- [DATA PROVIDED]
- - - - -

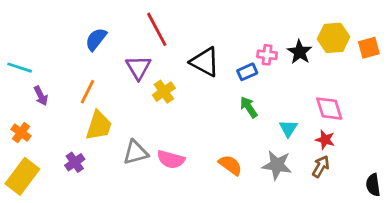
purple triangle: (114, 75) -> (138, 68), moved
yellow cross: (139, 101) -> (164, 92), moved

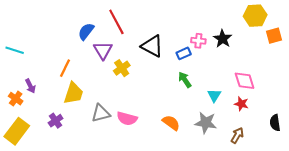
yellow hexagon: (334, 38) -> (255, 16), moved
blue semicircle: (96, 39) -> (86, 31), moved
purple arrow: (41, 96) -> (30, 86), moved
brown arrow: (321, 167) -> (237, 135), moved
black semicircle: (373, 185) -> (275, 123), moved

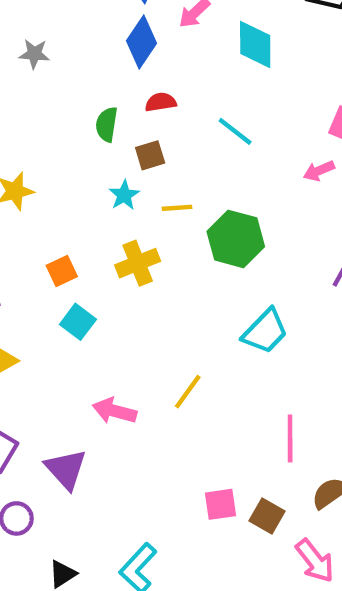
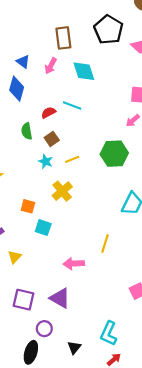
blue diamond: (141, 42) -> (17, 89), moved
cyan line: (235, 131) -> (72, 105), moved
green hexagon: (236, 239) -> (114, 154), moved
orange square: (62, 271) -> (28, 206), turned -32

- - - - -

- [INSTRUCTION] For each line of the material that includes the word "blue", make a copy.

- [ANSWER BOX]
blue semicircle: (96, 39) -> (86, 31), moved
blue diamond: (141, 42) -> (17, 89), moved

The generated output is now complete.